- WHAT YOU NEED TO DO: Collect all lines from the listing that include the string "traffic".

- DATA TO PROCESS:
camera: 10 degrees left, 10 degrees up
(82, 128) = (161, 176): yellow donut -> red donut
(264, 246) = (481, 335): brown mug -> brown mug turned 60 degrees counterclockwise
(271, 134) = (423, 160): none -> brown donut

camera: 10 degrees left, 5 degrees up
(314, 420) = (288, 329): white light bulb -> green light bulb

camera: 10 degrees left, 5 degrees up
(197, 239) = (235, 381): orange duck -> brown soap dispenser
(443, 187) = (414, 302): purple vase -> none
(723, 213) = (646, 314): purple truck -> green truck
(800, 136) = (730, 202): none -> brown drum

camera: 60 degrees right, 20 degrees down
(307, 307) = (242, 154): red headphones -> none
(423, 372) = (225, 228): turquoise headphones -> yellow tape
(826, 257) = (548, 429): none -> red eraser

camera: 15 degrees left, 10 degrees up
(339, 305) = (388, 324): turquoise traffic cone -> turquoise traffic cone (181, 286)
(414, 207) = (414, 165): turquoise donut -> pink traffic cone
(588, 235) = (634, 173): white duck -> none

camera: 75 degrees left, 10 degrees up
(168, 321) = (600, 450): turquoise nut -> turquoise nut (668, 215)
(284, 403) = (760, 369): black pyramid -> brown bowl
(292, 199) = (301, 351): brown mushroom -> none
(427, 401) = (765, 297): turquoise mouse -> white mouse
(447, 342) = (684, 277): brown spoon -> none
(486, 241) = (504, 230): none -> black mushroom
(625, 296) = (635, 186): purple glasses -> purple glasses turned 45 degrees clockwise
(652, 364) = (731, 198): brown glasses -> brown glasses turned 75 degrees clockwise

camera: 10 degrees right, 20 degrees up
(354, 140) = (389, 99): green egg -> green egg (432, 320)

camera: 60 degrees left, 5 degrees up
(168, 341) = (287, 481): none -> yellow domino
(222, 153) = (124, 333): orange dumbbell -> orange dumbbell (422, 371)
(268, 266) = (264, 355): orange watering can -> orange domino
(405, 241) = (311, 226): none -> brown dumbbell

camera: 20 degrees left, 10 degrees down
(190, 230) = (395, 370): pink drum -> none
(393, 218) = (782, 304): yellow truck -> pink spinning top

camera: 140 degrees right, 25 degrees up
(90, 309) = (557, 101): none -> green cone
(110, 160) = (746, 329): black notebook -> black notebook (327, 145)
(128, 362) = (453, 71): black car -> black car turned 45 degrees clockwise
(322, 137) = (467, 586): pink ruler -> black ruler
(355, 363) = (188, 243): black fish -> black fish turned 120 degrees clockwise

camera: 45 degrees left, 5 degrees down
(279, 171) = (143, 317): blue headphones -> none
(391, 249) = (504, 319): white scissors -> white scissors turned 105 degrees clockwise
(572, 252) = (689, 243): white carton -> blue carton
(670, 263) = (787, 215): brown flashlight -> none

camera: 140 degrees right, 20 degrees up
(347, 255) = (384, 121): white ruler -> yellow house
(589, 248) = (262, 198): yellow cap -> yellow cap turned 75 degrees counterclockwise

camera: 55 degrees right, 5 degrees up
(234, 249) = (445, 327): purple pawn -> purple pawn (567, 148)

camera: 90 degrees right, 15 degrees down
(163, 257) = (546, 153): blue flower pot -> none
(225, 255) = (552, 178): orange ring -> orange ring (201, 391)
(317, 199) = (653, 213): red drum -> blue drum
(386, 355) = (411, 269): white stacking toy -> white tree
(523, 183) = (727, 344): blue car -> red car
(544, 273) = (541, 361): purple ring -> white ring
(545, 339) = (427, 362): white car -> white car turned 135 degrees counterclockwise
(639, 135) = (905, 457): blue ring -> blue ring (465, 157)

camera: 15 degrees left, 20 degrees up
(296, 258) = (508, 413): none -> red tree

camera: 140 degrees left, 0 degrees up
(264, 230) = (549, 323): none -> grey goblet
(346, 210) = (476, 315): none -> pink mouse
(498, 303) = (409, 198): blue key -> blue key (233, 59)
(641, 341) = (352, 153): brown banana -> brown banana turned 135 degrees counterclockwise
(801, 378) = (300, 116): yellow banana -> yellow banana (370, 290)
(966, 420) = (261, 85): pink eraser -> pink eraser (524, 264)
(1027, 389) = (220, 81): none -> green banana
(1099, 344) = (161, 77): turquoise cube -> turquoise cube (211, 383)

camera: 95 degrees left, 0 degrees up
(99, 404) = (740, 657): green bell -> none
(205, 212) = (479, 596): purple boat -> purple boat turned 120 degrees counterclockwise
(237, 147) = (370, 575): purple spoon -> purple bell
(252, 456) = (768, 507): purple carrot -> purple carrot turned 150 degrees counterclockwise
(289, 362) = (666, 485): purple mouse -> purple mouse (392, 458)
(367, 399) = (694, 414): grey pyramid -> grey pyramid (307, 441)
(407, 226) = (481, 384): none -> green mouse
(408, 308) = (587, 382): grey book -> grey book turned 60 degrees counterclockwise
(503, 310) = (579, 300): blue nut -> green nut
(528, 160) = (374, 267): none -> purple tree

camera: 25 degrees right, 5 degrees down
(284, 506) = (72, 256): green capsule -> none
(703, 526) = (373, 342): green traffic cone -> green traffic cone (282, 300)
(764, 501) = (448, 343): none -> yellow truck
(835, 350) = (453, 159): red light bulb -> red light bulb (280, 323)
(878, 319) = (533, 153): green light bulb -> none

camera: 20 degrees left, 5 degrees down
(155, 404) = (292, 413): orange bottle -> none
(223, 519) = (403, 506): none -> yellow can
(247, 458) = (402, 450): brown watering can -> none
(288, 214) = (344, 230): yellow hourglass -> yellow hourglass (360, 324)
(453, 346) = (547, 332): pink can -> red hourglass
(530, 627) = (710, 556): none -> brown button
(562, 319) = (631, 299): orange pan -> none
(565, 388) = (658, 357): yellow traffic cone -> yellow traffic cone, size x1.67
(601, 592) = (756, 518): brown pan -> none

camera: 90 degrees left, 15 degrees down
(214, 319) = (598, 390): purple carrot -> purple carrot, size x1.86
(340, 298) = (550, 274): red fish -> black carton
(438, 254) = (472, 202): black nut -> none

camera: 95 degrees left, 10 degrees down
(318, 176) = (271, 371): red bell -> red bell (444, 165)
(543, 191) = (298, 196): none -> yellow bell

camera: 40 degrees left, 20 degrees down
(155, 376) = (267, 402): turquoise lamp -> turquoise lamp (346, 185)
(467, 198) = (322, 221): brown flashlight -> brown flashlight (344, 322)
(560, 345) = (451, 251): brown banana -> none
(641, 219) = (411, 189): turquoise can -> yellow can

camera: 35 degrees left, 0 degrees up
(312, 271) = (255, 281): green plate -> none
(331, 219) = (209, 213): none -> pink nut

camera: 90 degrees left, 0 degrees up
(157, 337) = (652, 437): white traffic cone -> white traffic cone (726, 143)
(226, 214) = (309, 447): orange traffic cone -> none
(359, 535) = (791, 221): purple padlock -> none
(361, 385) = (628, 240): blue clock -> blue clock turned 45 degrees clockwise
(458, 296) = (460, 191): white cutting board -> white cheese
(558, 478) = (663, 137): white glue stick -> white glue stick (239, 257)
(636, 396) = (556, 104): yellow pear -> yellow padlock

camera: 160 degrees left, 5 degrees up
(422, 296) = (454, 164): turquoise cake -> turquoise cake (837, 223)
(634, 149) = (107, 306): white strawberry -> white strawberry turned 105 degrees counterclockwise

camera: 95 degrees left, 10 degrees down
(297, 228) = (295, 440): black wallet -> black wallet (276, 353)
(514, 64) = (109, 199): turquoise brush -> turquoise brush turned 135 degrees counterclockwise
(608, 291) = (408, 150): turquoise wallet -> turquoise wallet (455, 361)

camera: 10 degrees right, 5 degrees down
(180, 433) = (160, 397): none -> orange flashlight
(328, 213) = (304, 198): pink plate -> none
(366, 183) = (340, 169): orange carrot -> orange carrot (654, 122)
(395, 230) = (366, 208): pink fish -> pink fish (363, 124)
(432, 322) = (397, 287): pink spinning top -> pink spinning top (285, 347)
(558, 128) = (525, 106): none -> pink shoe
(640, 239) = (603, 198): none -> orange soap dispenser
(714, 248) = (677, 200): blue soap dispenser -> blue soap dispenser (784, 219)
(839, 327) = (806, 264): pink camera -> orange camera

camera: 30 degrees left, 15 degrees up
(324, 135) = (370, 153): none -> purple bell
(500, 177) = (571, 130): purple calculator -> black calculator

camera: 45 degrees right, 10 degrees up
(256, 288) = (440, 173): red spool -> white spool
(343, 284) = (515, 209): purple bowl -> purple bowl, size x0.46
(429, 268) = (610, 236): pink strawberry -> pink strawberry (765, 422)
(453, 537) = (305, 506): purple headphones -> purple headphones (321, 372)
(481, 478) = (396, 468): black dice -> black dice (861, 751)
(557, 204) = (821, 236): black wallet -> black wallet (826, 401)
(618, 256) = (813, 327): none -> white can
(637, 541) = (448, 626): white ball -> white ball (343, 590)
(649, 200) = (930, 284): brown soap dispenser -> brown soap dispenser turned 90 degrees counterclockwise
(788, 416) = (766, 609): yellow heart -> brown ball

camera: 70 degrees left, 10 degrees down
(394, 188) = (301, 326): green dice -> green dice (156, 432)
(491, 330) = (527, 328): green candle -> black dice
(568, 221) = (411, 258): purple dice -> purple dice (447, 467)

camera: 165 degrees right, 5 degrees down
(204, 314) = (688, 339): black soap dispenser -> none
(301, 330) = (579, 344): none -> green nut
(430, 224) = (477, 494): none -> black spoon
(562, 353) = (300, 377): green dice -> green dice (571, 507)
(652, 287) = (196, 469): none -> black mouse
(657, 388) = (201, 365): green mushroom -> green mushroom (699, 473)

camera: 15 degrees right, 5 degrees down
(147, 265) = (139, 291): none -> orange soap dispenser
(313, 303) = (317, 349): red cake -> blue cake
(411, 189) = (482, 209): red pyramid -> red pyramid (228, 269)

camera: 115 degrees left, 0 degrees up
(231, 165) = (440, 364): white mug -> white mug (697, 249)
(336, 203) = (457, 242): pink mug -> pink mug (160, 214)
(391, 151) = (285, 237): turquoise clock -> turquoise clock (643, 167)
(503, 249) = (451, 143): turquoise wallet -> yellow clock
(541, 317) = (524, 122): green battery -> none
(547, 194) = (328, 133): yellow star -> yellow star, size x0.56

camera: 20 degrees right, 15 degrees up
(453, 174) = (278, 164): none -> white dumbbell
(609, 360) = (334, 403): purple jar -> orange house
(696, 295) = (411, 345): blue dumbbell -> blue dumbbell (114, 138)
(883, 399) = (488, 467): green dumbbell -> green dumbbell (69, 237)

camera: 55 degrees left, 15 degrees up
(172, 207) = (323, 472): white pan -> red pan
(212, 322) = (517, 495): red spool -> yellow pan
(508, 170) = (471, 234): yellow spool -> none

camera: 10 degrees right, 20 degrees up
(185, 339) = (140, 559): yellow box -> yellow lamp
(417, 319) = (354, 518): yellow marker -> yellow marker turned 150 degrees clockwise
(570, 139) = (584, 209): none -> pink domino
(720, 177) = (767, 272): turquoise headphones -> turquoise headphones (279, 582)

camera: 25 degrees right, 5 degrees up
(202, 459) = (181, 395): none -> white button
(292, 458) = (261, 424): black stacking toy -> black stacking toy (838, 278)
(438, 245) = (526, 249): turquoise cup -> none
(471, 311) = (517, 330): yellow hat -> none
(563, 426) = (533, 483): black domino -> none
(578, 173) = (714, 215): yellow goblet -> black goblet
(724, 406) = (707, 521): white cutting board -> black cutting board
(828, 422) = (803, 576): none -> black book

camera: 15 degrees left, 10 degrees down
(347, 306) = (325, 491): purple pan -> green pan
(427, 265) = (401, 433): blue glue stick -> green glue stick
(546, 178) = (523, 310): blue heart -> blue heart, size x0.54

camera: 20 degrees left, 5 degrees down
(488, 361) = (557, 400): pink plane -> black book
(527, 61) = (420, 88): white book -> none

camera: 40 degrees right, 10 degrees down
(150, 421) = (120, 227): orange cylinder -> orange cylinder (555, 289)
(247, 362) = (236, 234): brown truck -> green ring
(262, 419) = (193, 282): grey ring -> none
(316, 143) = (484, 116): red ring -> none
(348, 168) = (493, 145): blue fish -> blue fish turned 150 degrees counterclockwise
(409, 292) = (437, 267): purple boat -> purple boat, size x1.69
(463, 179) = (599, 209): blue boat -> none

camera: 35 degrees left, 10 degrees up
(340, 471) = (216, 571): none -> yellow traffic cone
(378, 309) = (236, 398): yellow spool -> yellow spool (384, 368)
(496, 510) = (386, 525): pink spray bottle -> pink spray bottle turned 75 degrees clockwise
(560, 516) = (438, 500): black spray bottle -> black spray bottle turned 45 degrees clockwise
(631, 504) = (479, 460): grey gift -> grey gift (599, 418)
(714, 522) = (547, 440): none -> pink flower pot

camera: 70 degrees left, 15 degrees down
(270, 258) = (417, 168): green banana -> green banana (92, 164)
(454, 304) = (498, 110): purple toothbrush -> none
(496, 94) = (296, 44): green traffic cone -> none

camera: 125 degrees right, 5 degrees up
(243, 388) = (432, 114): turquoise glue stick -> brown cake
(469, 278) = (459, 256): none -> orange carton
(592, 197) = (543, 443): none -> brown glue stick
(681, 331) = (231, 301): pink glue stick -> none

- ANSWER SECTION:
(339, 305) = (388, 324): turquoise traffic cone -> turquoise traffic cone (181, 286)
(414, 207) = (414, 165): turquoise donut -> pink traffic cone
(703, 526) = (373, 342): green traffic cone -> green traffic cone (282, 300)
(565, 388) = (658, 357): yellow traffic cone -> yellow traffic cone, size x1.67
(157, 337) = (652, 437): white traffic cone -> white traffic cone (726, 143)
(226, 214) = (309, 447): orange traffic cone -> none
(340, 471) = (216, 571): none -> yellow traffic cone
(496, 94) = (296, 44): green traffic cone -> none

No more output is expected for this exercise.